[Data excerpts]
◆ ◆ ◆
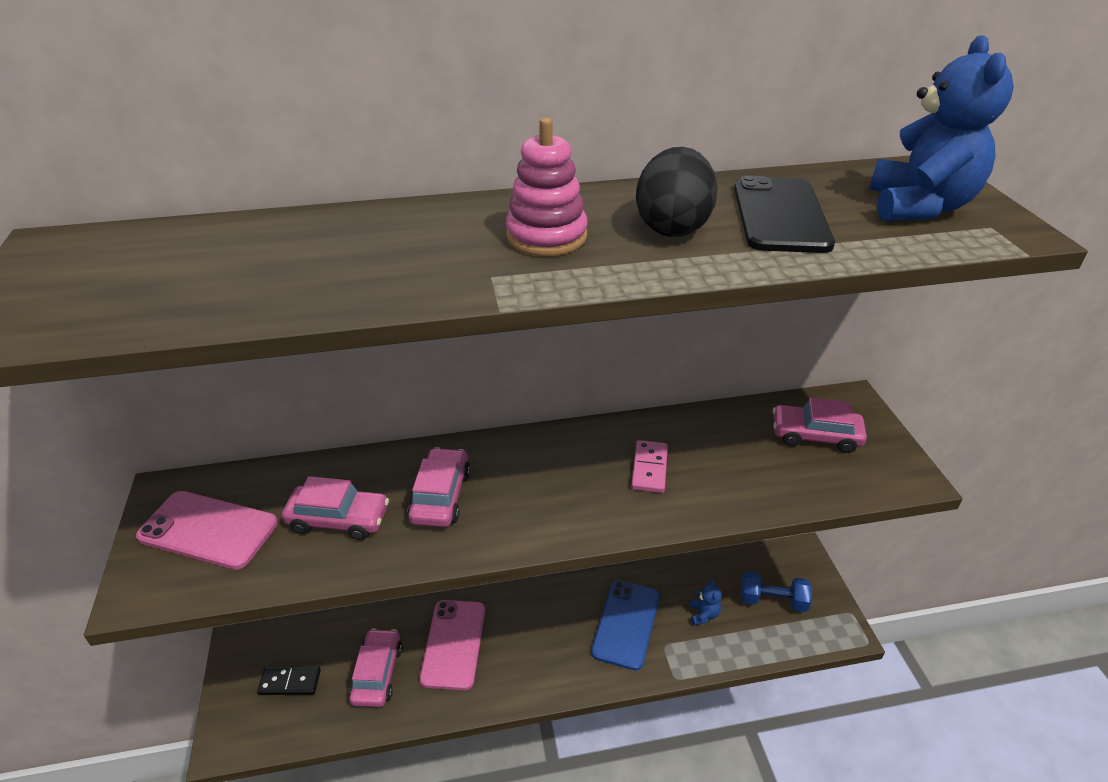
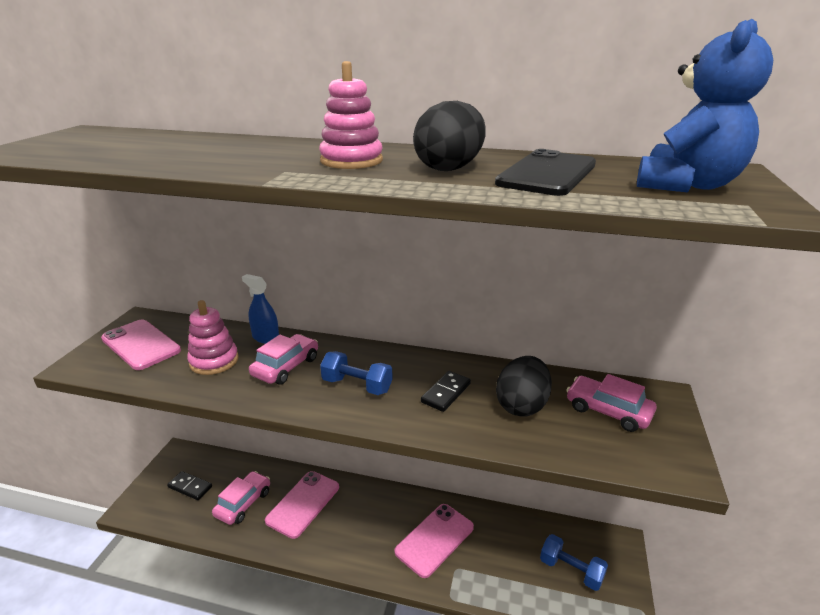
camera: 25 degrees right, 10 degrees down
(338, 519) = (214, 361): pink car -> pink stacking toy
(379, 463) = (265, 338): none -> blue spray bottle
(546, 492) = (357, 385): none -> blue dumbbell
(626, 624) = (434, 539): blue phone -> pink phone
(649, 468) = (446, 393): pink domino -> black domino
(703, 614) = (502, 557): blue teddy bear -> none
(734, 457) = (521, 405): none -> black egg

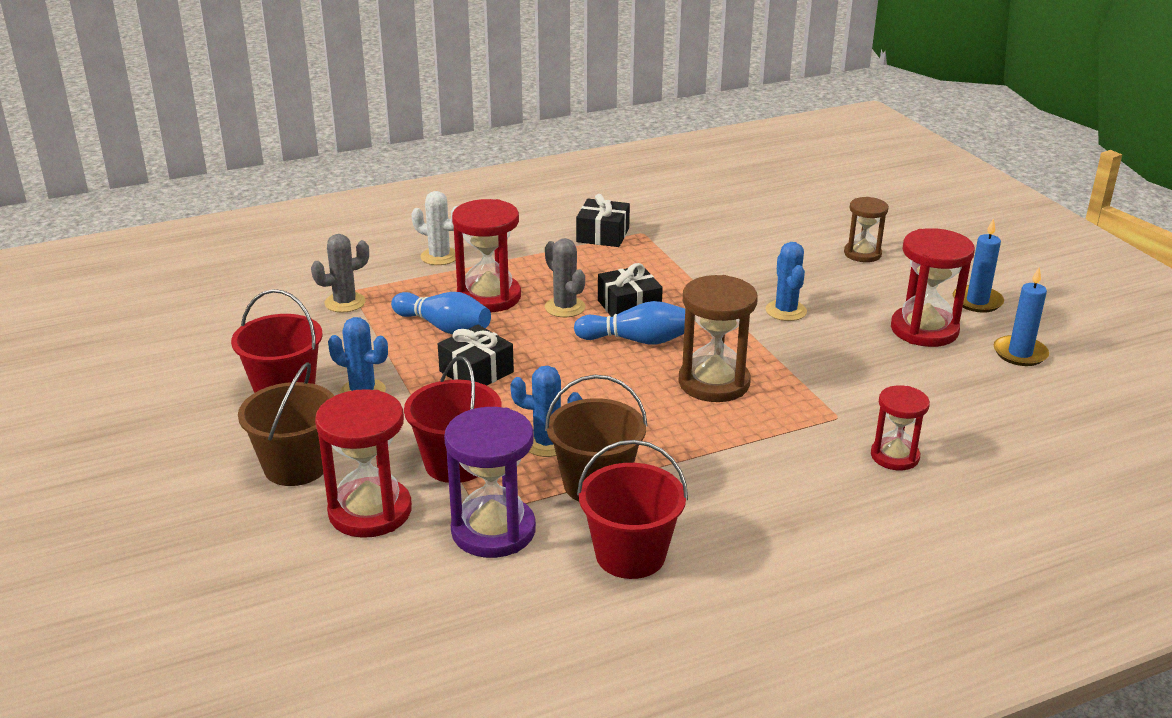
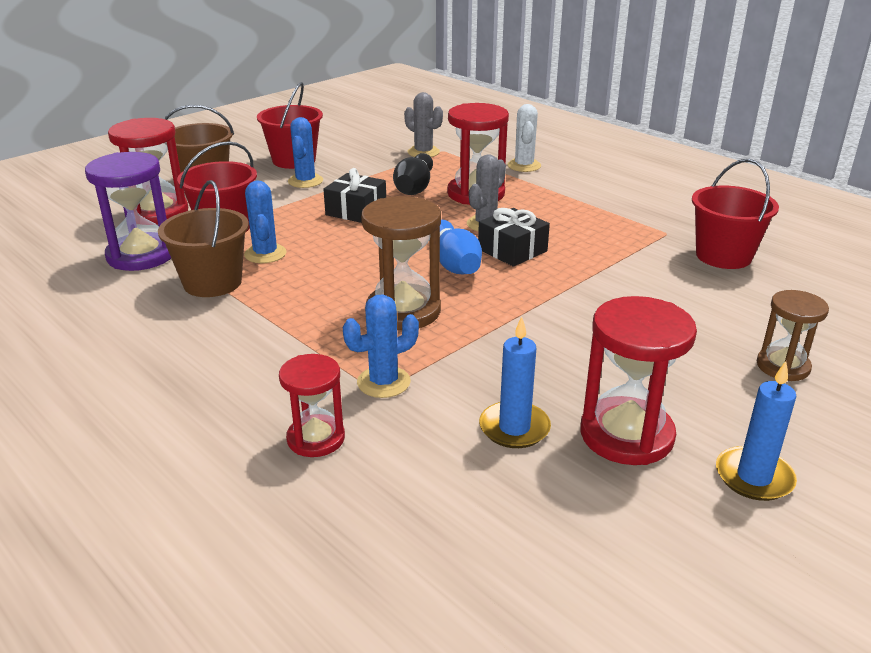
camera: 70 degrees right, 0 degrees up
(444, 327) = (414, 188): blue bowling pin -> black bowling pin
(602, 235) = (639, 217): black gift -> none
(630, 555) = (115, 313): red bucket -> red bucket (723, 256)
(786, 311) = (582, 331): blue cactus -> blue cactus (383, 382)
(1020, 353) = (634, 531): blue candle -> blue candle (514, 428)

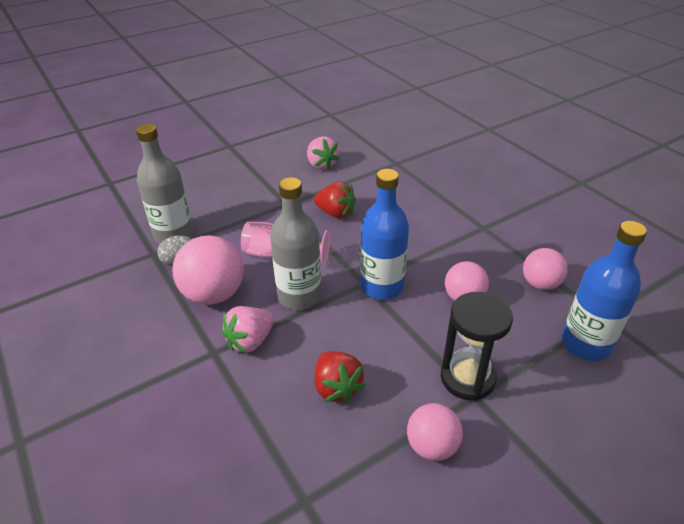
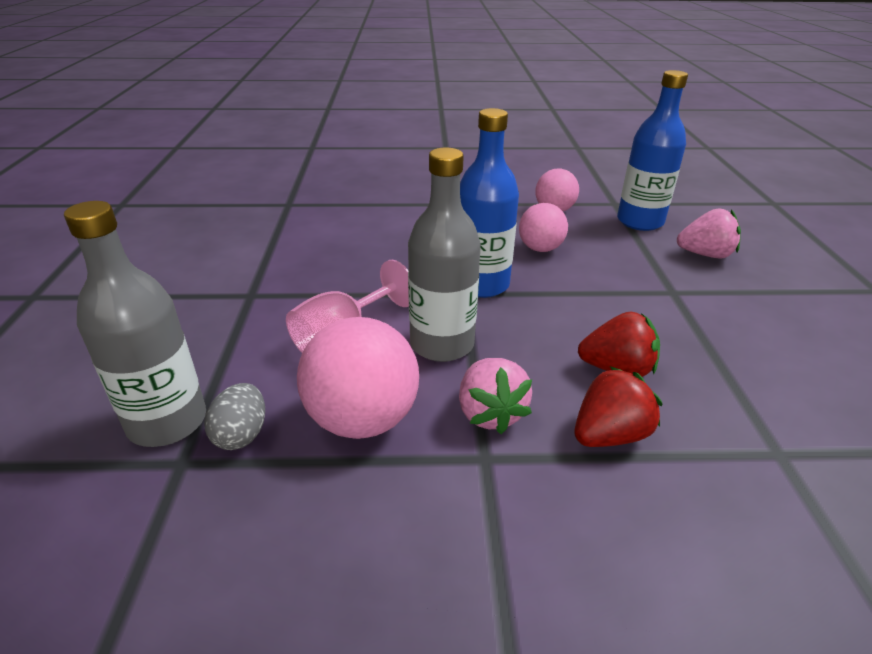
camera: 60 degrees left, 5 degrees down
(321, 165) = (212, 244): pink strawberry -> pink strawberry (705, 254)
(336, 213) = (321, 268): red strawberry -> red strawberry (609, 435)
(432, 446) = (726, 337): pink ball -> none
(467, 378) = (648, 286): black hourglass -> none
◆ ◆ ◆
### What the task asks
The entries above, without their pictures, should be written out exactly.

### Task answer
camera: 25 degrees right, 10 degrees down
(338, 519) = (214, 361): pink car -> pink stacking toy
(379, 463) = (265, 338): none -> blue spray bottle
(546, 492) = (357, 385): none -> blue dumbbell
(626, 624) = (434, 539): blue phone -> pink phone
(649, 468) = (446, 393): pink domino -> black domino
(703, 614) = (502, 557): blue teddy bear -> none
(734, 457) = (521, 405): none -> black egg

camera: 70 degrees right, 0 degrees up
(444, 327) = (414, 188): blue bowling pin -> black bowling pin
(602, 235) = (639, 217): black gift -> none
(630, 555) = (115, 313): red bucket -> red bucket (723, 256)
(786, 311) = (582, 331): blue cactus -> blue cactus (383, 382)
(1020, 353) = (634, 531): blue candle -> blue candle (514, 428)

camera: 60 degrees left, 5 degrees down
(321, 165) = (212, 244): pink strawberry -> pink strawberry (705, 254)
(336, 213) = (321, 268): red strawberry -> red strawberry (609, 435)
(432, 446) = (726, 337): pink ball -> none
(467, 378) = (648, 286): black hourglass -> none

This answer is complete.